SUPPLIED INFORMATION:
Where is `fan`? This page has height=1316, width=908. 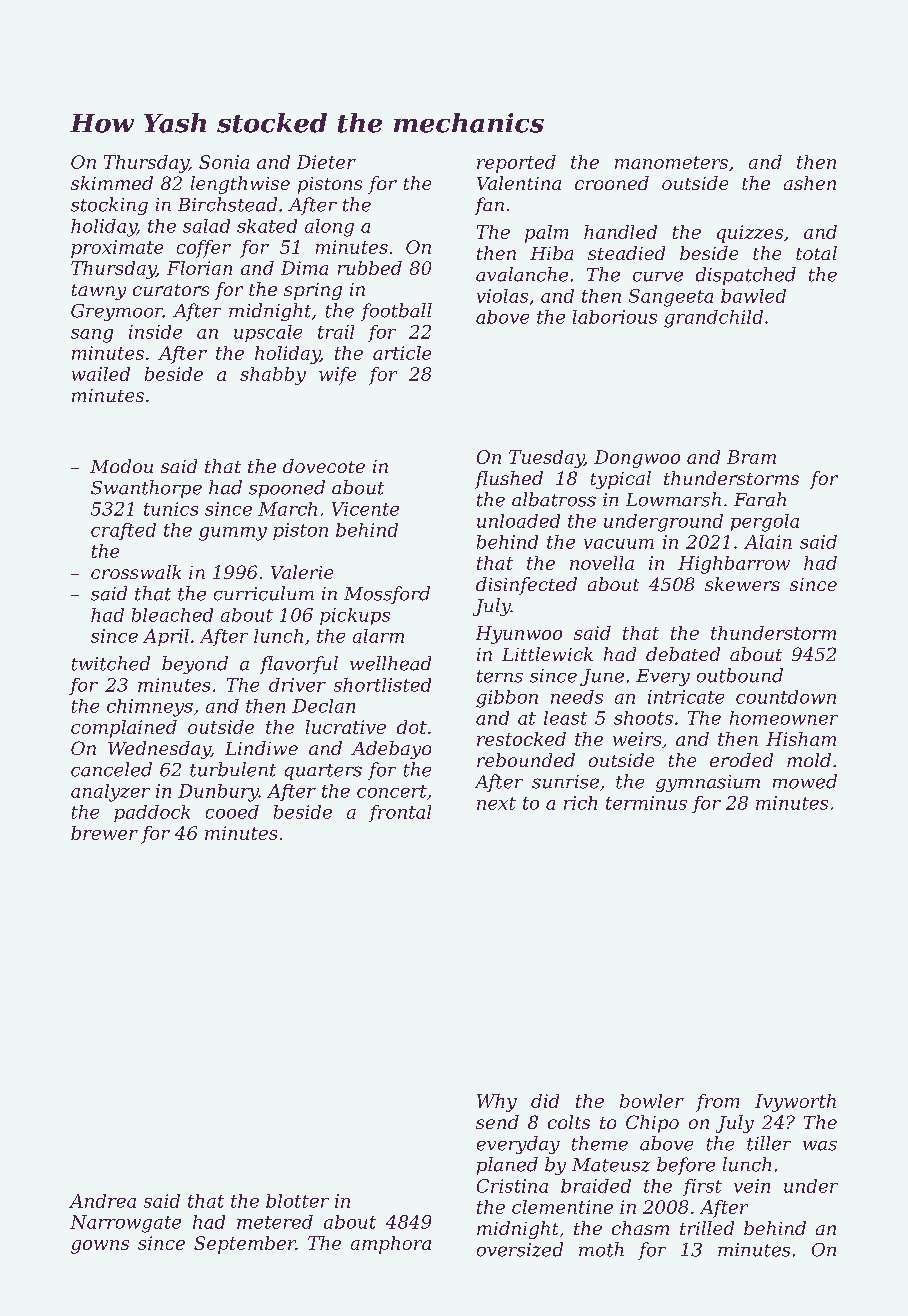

---

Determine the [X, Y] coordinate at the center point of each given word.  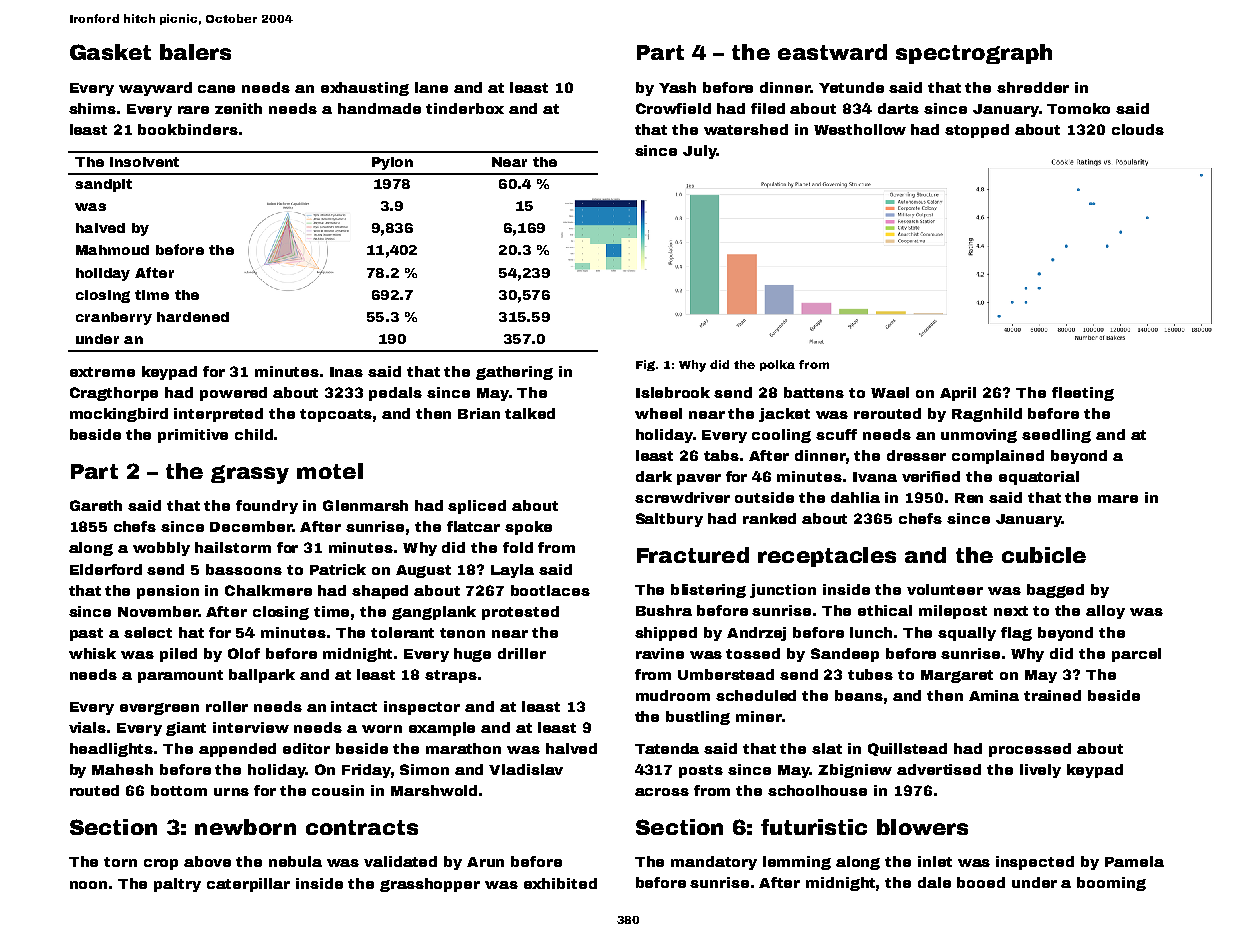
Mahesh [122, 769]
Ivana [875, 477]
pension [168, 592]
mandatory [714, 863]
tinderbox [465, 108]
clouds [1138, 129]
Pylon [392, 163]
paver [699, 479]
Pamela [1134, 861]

AIM OF THE TASK:
Reproduce only the rows from the line containing "Ivana [875, 477]" through the line containing "Pamela [1134, 861]", inclusive, swapping "pension" for "annuity" and leaving everything else unchanged.

RESPONSE TO THIS EXERCISE:
Ivana [875, 477]
annuity [168, 592]
mandatory [714, 863]
tinderbox [465, 108]
clouds [1138, 129]
Pylon [392, 163]
paver [699, 479]
Pamela [1134, 861]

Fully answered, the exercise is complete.